▶ **Task item**: Exactly as they stand, write out all of the entries again.

═══ Input data ═══

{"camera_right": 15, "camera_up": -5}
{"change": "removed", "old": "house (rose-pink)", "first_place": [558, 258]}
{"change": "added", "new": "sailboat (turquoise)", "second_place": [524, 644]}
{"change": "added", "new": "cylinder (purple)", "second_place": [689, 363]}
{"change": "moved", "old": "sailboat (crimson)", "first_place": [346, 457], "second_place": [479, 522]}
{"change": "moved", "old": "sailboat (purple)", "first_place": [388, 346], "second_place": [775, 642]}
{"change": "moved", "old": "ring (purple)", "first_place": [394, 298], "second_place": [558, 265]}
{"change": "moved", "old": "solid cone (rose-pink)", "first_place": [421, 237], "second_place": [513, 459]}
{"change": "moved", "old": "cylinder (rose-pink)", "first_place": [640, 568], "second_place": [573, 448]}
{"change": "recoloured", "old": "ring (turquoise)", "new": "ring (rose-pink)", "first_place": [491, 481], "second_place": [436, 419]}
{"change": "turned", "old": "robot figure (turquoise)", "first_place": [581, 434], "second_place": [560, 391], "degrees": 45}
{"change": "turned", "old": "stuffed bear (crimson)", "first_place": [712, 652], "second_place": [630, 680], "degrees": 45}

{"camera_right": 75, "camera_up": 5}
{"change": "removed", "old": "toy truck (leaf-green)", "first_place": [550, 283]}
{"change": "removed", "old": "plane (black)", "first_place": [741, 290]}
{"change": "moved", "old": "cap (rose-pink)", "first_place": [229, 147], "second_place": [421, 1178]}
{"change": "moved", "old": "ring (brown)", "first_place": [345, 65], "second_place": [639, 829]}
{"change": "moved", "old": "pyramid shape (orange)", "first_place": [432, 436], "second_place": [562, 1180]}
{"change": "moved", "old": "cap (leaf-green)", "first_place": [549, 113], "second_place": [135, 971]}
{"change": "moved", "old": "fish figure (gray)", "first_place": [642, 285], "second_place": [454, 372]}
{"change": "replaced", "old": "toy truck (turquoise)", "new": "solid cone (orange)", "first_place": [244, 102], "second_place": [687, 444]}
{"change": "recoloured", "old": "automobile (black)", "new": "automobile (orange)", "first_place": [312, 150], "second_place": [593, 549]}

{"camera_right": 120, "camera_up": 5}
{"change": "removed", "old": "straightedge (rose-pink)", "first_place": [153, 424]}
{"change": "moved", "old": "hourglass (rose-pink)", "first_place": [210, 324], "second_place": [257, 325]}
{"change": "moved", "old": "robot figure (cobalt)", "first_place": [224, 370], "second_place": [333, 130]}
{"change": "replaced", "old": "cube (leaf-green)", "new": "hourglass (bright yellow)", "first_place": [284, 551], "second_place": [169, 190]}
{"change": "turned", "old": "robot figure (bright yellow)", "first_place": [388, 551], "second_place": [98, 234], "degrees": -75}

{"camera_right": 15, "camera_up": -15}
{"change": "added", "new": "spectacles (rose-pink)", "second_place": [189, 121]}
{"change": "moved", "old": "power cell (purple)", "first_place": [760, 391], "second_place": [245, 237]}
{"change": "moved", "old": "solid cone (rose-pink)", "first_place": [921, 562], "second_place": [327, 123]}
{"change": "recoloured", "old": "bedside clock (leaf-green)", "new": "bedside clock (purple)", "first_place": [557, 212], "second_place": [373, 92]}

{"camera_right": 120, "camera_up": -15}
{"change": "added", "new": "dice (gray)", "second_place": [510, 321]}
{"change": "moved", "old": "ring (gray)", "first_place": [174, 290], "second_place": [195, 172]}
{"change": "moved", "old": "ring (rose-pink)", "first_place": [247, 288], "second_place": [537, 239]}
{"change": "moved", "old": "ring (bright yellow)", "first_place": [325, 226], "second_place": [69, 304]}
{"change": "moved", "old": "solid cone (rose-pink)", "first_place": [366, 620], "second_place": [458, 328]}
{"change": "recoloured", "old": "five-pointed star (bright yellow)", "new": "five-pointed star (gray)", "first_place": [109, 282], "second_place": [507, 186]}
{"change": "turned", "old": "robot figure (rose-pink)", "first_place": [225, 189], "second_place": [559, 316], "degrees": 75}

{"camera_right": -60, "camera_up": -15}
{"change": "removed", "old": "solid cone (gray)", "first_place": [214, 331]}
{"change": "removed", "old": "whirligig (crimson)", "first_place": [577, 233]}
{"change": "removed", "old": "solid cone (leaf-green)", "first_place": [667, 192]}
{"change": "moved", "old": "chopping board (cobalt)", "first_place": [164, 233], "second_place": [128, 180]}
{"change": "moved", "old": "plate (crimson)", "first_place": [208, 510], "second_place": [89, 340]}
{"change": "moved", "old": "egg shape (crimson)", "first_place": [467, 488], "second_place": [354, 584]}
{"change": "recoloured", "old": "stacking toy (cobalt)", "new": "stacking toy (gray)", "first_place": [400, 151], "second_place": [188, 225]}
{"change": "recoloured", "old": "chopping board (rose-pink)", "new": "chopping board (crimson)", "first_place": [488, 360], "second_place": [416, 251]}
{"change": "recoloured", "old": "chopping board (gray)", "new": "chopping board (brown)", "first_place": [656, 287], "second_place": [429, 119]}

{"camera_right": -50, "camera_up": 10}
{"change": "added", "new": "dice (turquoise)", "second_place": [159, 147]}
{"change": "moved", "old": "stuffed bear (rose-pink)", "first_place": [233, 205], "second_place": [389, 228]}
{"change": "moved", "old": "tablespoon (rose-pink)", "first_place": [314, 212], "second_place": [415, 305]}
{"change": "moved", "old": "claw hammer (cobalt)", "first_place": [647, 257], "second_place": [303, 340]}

═══

▶ **Response to this exercise**:
{"camera_right": 15, "camera_up": -5}
{"change": "removed", "old": "house (rose-pink)", "first_place": [558, 258]}
{"change": "added", "new": "sailboat (turquoise)", "second_place": [524, 644]}
{"change": "added", "new": "cylinder (purple)", "second_place": [689, 363]}
{"change": "moved", "old": "sailboat (crimson)", "first_place": [346, 457], "second_place": [479, 522]}
{"change": "moved", "old": "sailboat (purple)", "first_place": [388, 346], "second_place": [775, 642]}
{"change": "moved", "old": "ring (purple)", "first_place": [394, 298], "second_place": [558, 265]}
{"change": "moved", "old": "solid cone (rose-pink)", "first_place": [421, 237], "second_place": [513, 459]}
{"change": "moved", "old": "cylinder (rose-pink)", "first_place": [640, 568], "second_place": [573, 448]}
{"change": "recoloured", "old": "ring (turquoise)", "new": "ring (rose-pink)", "first_place": [491, 481], "second_place": [436, 419]}
{"change": "turned", "old": "robot figure (turquoise)", "first_place": [581, 434], "second_place": [560, 391], "degrees": 45}
{"change": "turned", "old": "stuffed bear (crimson)", "first_place": [712, 652], "second_place": [630, 680], "degrees": 45}

{"camera_right": 75, "camera_up": 5}
{"change": "removed", "old": "toy truck (leaf-green)", "first_place": [550, 283]}
{"change": "removed", "old": "plane (black)", "first_place": [741, 290]}
{"change": "moved", "old": "cap (rose-pink)", "first_place": [229, 147], "second_place": [421, 1178]}
{"change": "moved", "old": "ring (brown)", "first_place": [345, 65], "second_place": [639, 829]}
{"change": "moved", "old": "pyramid shape (orange)", "first_place": [432, 436], "second_place": [562, 1180]}
{"change": "moved", "old": "cap (leaf-green)", "first_place": [549, 113], "second_place": [135, 971]}
{"change": "moved", "old": "fish figure (gray)", "first_place": [642, 285], "second_place": [454, 372]}
{"change": "replaced", "old": "toy truck (turquoise)", "new": "solid cone (orange)", "first_place": [244, 102], "second_place": [687, 444]}
{"change": "recoloured", "old": "automobile (black)", "new": "automobile (orange)", "first_place": [312, 150], "second_place": [593, 549]}

{"camera_right": 120, "camera_up": 5}
{"change": "removed", "old": "straightedge (rose-pink)", "first_place": [153, 424]}
{"change": "moved", "old": "hourglass (rose-pink)", "first_place": [210, 324], "second_place": [257, 325]}
{"change": "moved", "old": "robot figure (cobalt)", "first_place": [224, 370], "second_place": [333, 130]}
{"change": "replaced", "old": "cube (leaf-green)", "new": "hourglass (bright yellow)", "first_place": [284, 551], "second_place": [169, 190]}
{"change": "turned", "old": "robot figure (bright yellow)", "first_place": [388, 551], "second_place": [98, 234], "degrees": -75}

{"camera_right": 15, "camera_up": -15}
{"change": "added", "new": "spectacles (rose-pink)", "second_place": [189, 121]}
{"change": "moved", "old": "power cell (purple)", "first_place": [760, 391], "second_place": [245, 237]}
{"change": "moved", "old": "solid cone (rose-pink)", "first_place": [921, 562], "second_place": [327, 123]}
{"change": "recoloured", "old": "bedside clock (leaf-green)", "new": "bedside clock (purple)", "first_place": [557, 212], "second_place": [373, 92]}

{"camera_right": 120, "camera_up": -15}
{"change": "added", "new": "dice (gray)", "second_place": [510, 321]}
{"change": "moved", "old": "ring (gray)", "first_place": [174, 290], "second_place": [195, 172]}
{"change": "moved", "old": "ring (rose-pink)", "first_place": [247, 288], "second_place": [537, 239]}
{"change": "moved", "old": "ring (bright yellow)", "first_place": [325, 226], "second_place": [69, 304]}
{"change": "moved", "old": "solid cone (rose-pink)", "first_place": [366, 620], "second_place": [458, 328]}
{"change": "recoloured", "old": "five-pointed star (bright yellow)", "new": "five-pointed star (gray)", "first_place": [109, 282], "second_place": [507, 186]}
{"change": "turned", "old": "robot figure (rose-pink)", "first_place": [225, 189], "second_place": [559, 316], "degrees": 75}

{"camera_right": -60, "camera_up": -15}
{"change": "removed", "old": "solid cone (gray)", "first_place": [214, 331]}
{"change": "removed", "old": "whirligig (crimson)", "first_place": [577, 233]}
{"change": "removed", "old": "solid cone (leaf-green)", "first_place": [667, 192]}
{"change": "moved", "old": "chopping board (cobalt)", "first_place": [164, 233], "second_place": [128, 180]}
{"change": "moved", "old": "plate (crimson)", "first_place": [208, 510], "second_place": [89, 340]}
{"change": "moved", "old": "egg shape (crimson)", "first_place": [467, 488], "second_place": [354, 584]}
{"change": "recoloured", "old": "stacking toy (cobalt)", "new": "stacking toy (gray)", "first_place": [400, 151], "second_place": [188, 225]}
{"change": "recoloured", "old": "chopping board (rose-pink)", "new": "chopping board (crimson)", "first_place": [488, 360], "second_place": [416, 251]}
{"change": "recoloured", "old": "chopping board (gray)", "new": "chopping board (brown)", "first_place": [656, 287], "second_place": [429, 119]}

{"camera_right": -50, "camera_up": 10}
{"change": "added", "new": "dice (turquoise)", "second_place": [159, 147]}
{"change": "moved", "old": "stuffed bear (rose-pink)", "first_place": [233, 205], "second_place": [389, 228]}
{"change": "moved", "old": "tablespoon (rose-pink)", "first_place": [314, 212], "second_place": [415, 305]}
{"change": "moved", "old": "claw hammer (cobalt)", "first_place": [647, 257], "second_place": [303, 340]}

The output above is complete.